Prompt
What's needed is the listing below, repeated word for word with no pictures.
+++ Dataset extract +++
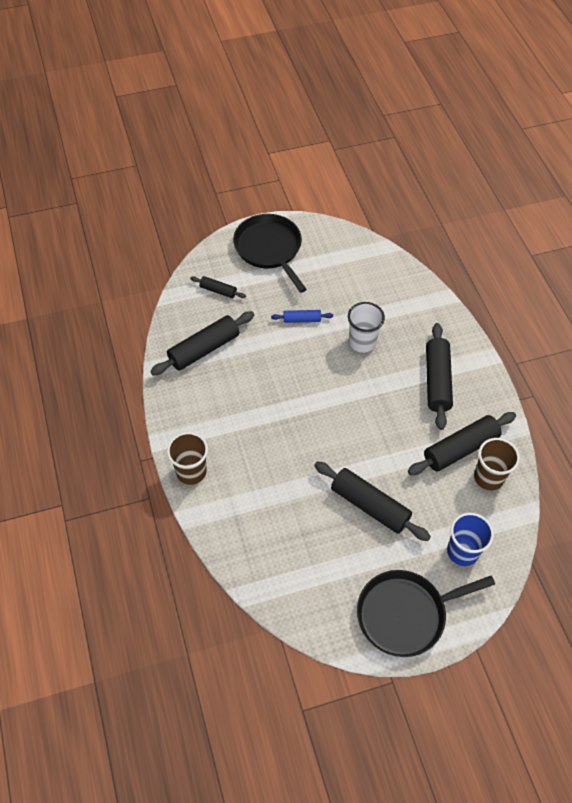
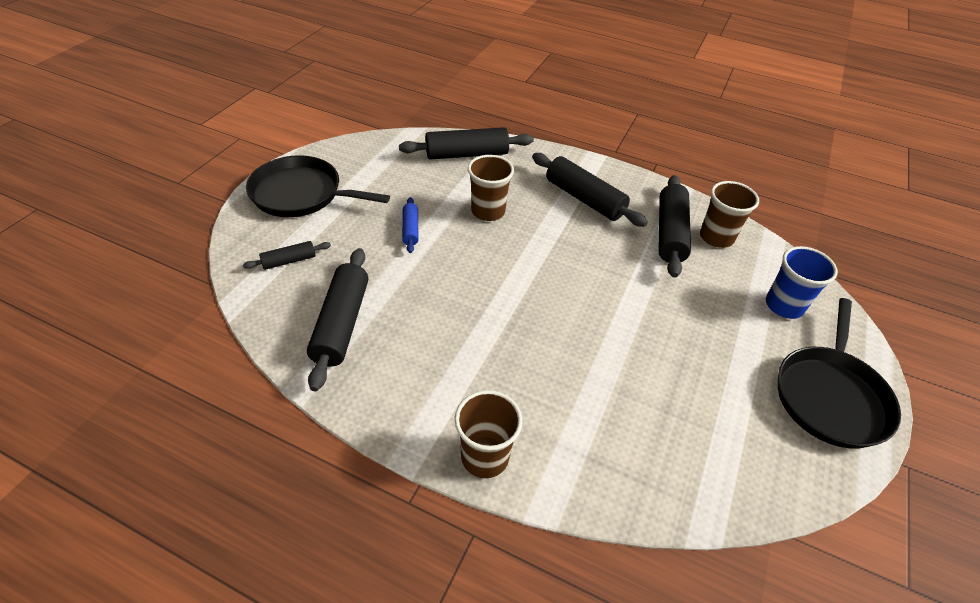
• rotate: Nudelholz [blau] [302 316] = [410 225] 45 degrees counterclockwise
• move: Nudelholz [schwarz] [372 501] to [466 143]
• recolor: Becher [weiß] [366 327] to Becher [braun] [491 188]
+++
Written reply
• rotate: Nudelholz [blau] [302 316] = [410 225] 45 degrees counterclockwise
• move: Nudelholz [schwarz] [372 501] to [466 143]
• recolor: Becher [weiß] [366 327] to Becher [braun] [491 188]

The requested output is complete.